Dataset section »

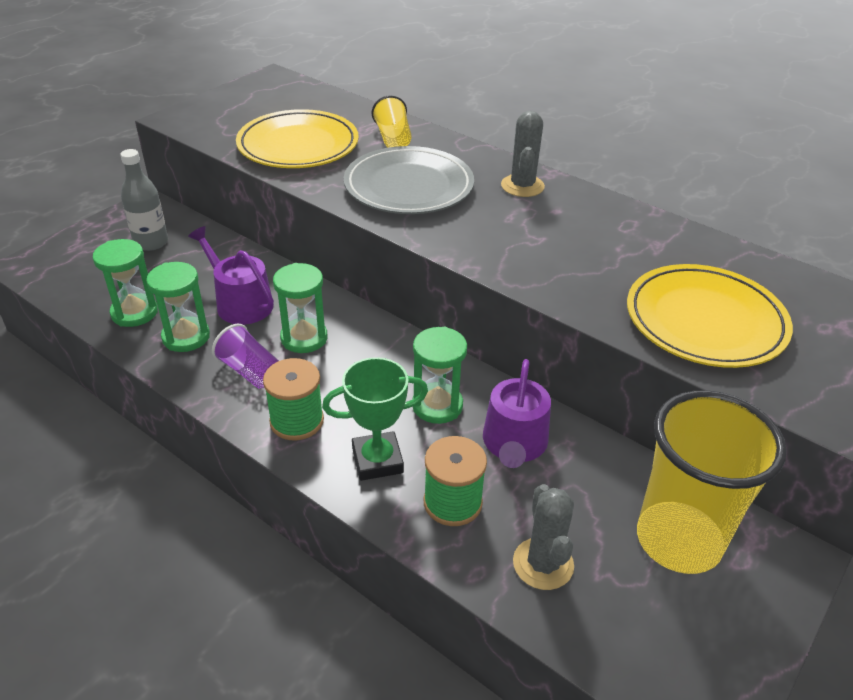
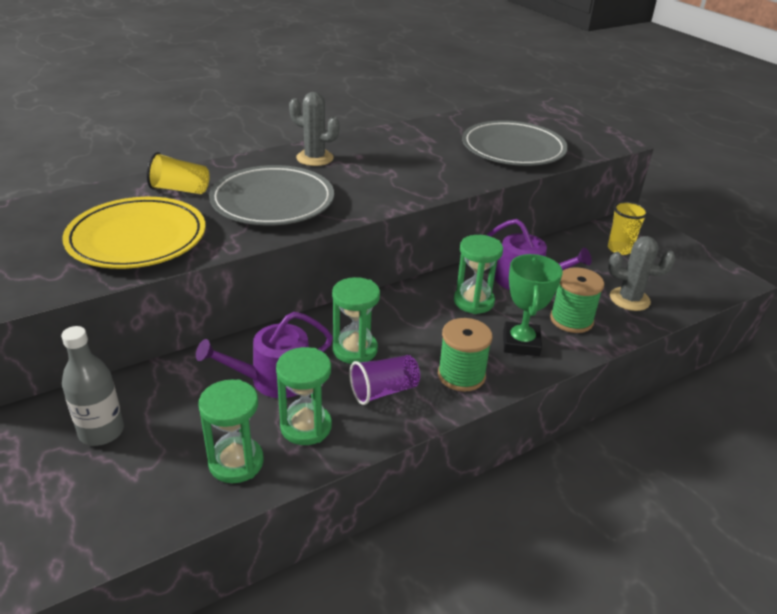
camera: 70 degrees left, 5 degrees down
(678, 540) = (619, 249): yellow cup -> yellow cup, size x0.48
(705, 321) = (513, 149): yellow plate -> grey plate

What the task asks » Where pictures occur in the material above, omit them and return everything else exactly.

Result for this exercise »
camera: 70 degrees left, 5 degrees down
(678, 540) = (619, 249): yellow cup -> yellow cup, size x0.48
(705, 321) = (513, 149): yellow plate -> grey plate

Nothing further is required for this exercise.